*WHAT IS NEEDED*. The data below should be printed in full, exactly, and without any of its images.

*DATA*.

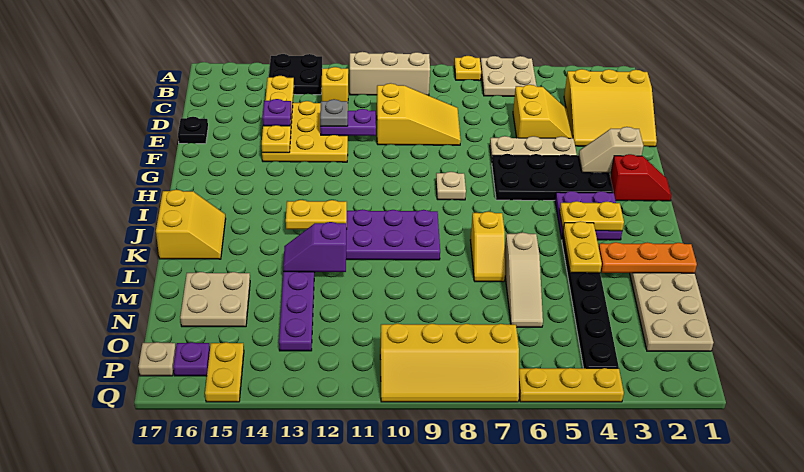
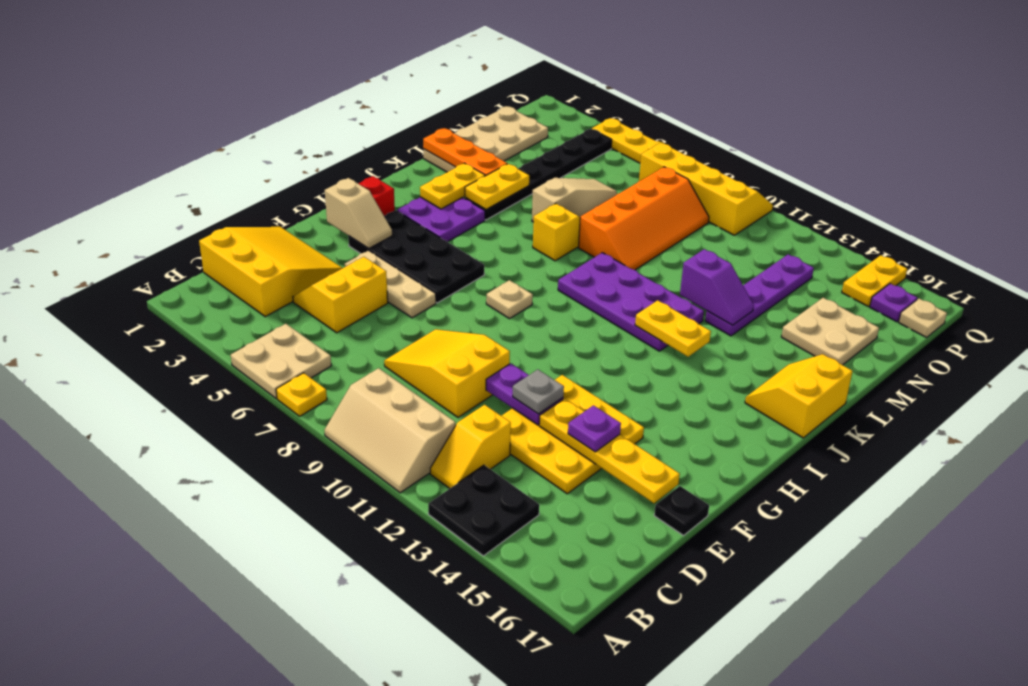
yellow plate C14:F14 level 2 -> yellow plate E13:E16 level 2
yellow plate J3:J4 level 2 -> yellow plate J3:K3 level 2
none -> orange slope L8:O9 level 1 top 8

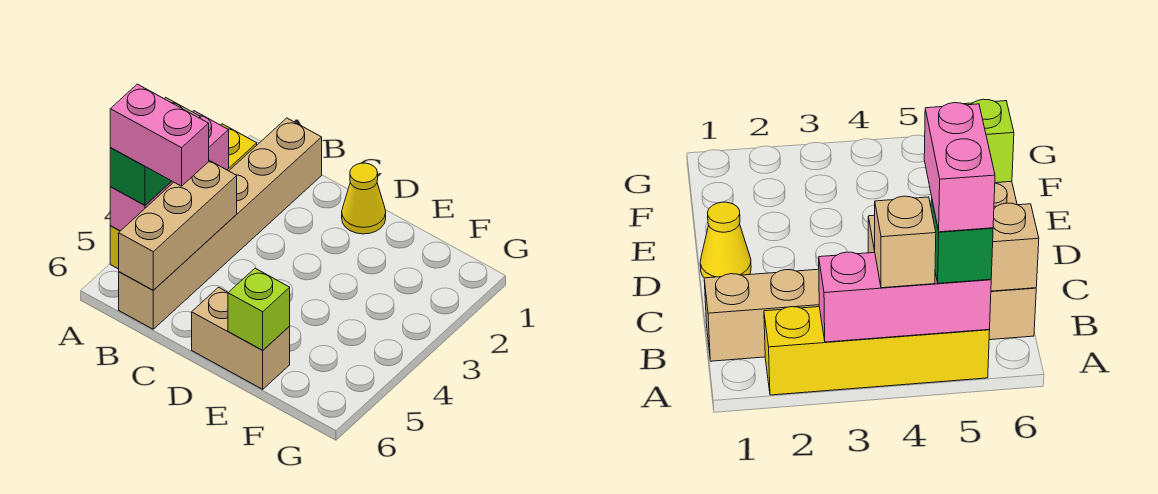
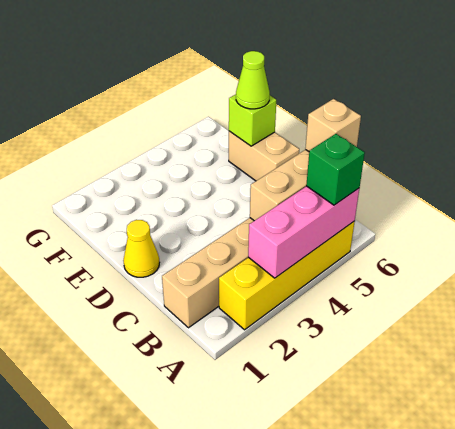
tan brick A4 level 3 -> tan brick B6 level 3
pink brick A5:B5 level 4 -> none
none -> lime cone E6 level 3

*FINISHED EXERCISE*.
yellow plate C14:F14 level 2 -> yellow plate E13:E16 level 2
yellow plate J3:J4 level 2 -> yellow plate J3:K3 level 2
none -> orange slope L8:O9 level 1 top 8

tan brick A4 level 3 -> tan brick B6 level 3
pink brick A5:B5 level 4 -> none
none -> lime cone E6 level 3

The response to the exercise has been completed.